→ Exercise description
Repeat every line of the data exactly; no picture belongs in the copy.

→ Material supplied
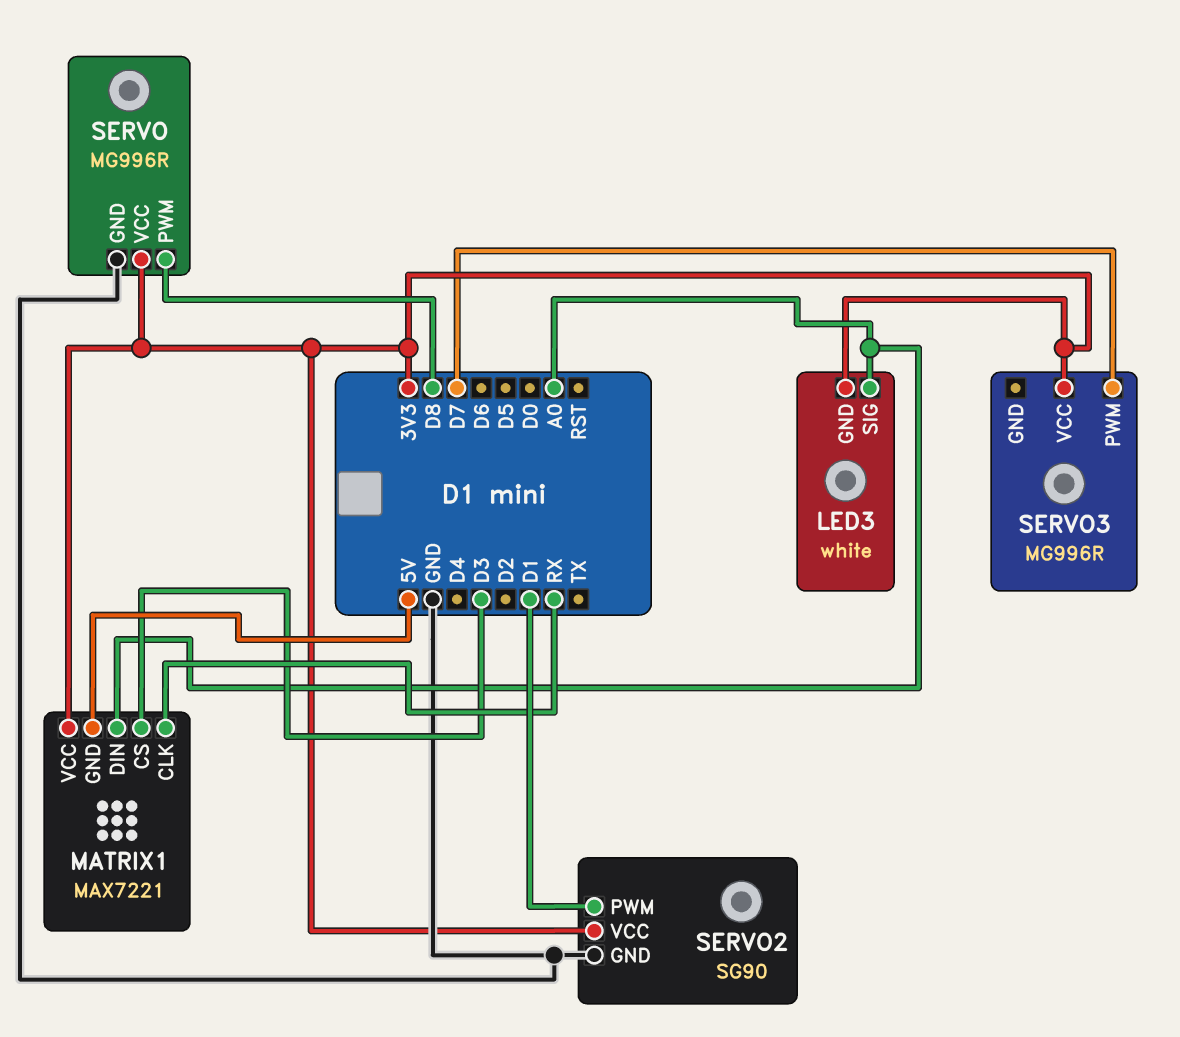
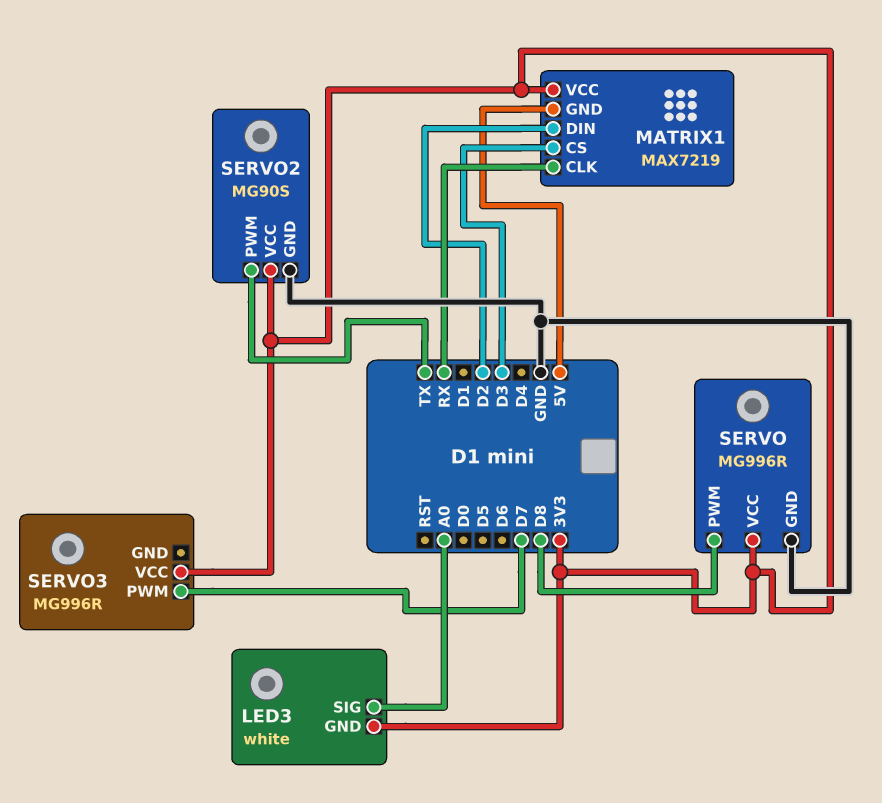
MATRIX1: MAX7221 -> MAX7219
MATRIX1 pin DIN: A0 -> D2
SERVO2: SG90 -> MG90S
SERVO2 pin PWM: D1 -> TX

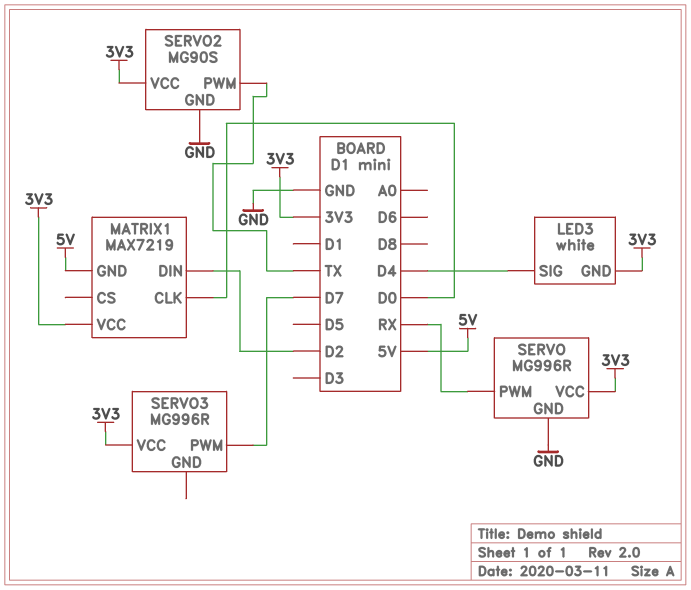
LED3 pin SIG: A0 -> D4
MATRIX1 pin CLK: RX -> D0
MATRIX1 pin CS: D3 -> none
SERVO pin PWM: D8 -> RX

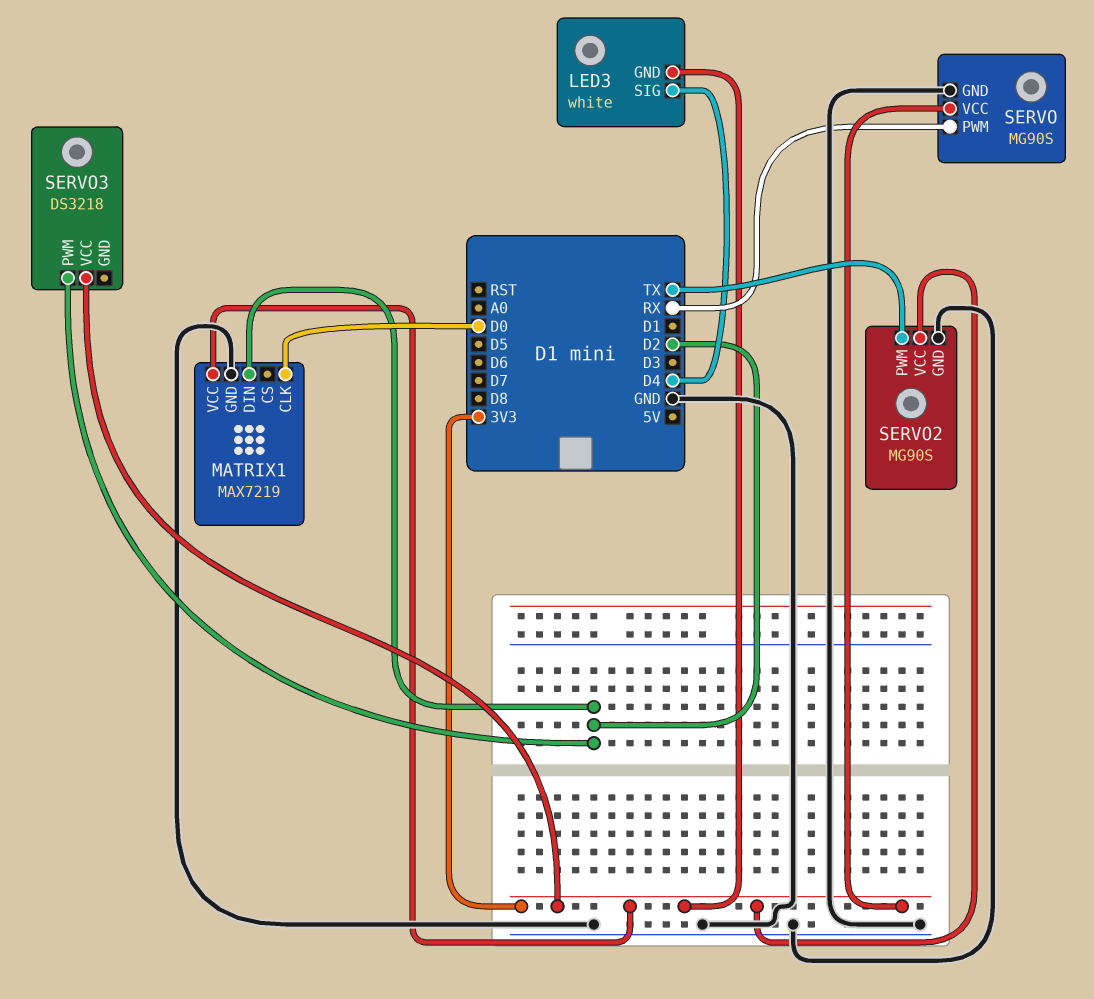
MATRIX1 pin GND: 5V -> GND
SERVO: MG996R -> MG90S
SERVO3: MG996R -> DS3218
SERVO3 pin PWM: D7 -> D2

→ Response to the exercise
MATRIX1: MAX7221 -> MAX7219
MATRIX1 pin DIN: A0 -> D2
SERVO2: SG90 -> MG90S
SERVO2 pin PWM: D1 -> TX

LED3 pin SIG: A0 -> D4
MATRIX1 pin CLK: RX -> D0
MATRIX1 pin CS: D3 -> none
SERVO pin PWM: D8 -> RX

MATRIX1 pin GND: 5V -> GND
SERVO: MG996R -> MG90S
SERVO3: MG996R -> DS3218
SERVO3 pin PWM: D7 -> D2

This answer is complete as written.